• EXERCISE DESCRIPTION: Take each line from the material below that includes the string "yellow" and copy it.

• GIVEN INFORMATION:
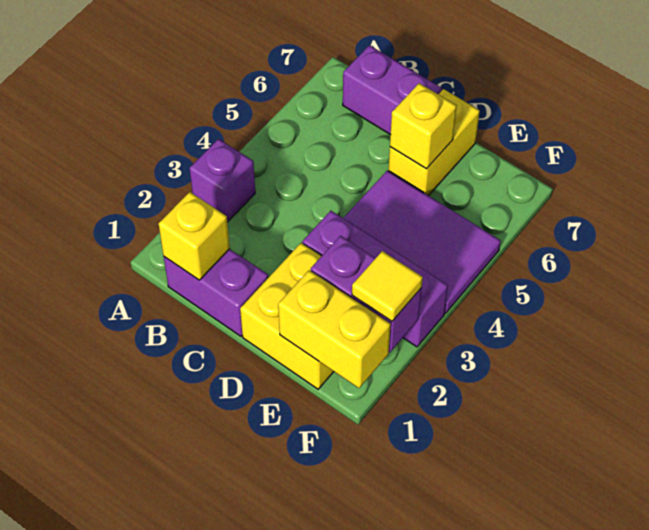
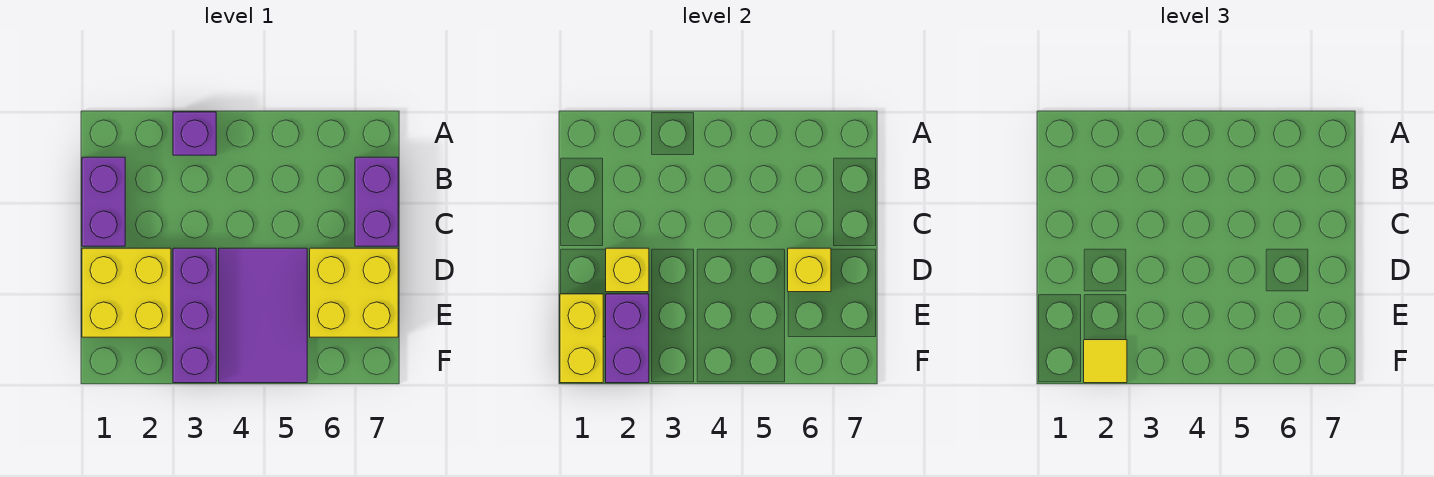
yellow brick B1 level 2 -> yellow brick D2 level 2
yellow brick D6:D7 level 1 -> yellow brick D6:E7 level 1

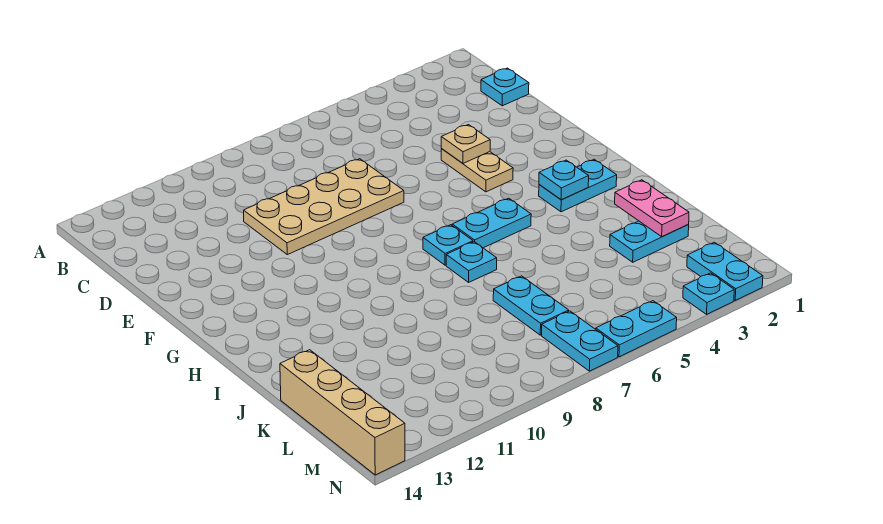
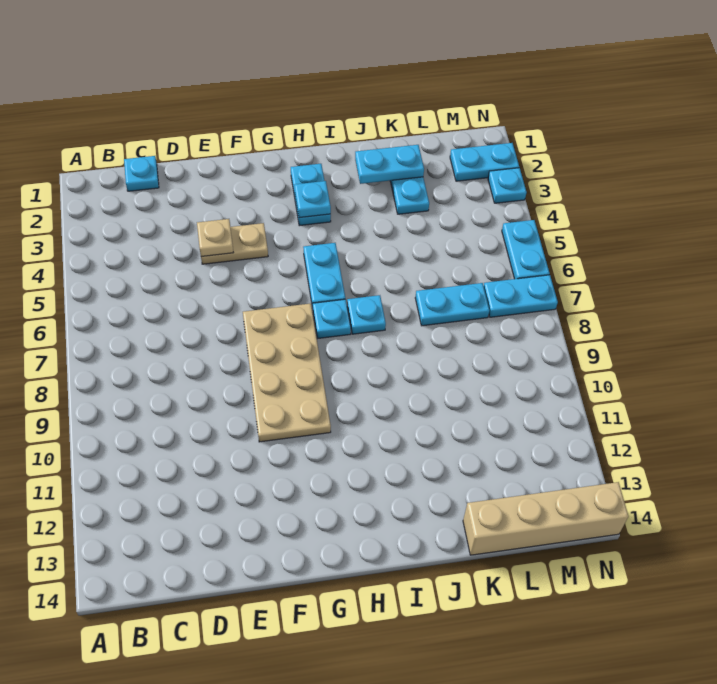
tan plate D7:E10 level 1 -> tan plate F7:G10 level 1
pink plate J2:K2 level 2 -> cyan plate J2:K2 level 2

• SOLUTION TO THIS EXERCISE:
yellow brick B1 level 2 -> yellow brick D2 level 2
yellow brick D6:D7 level 1 -> yellow brick D6:E7 level 1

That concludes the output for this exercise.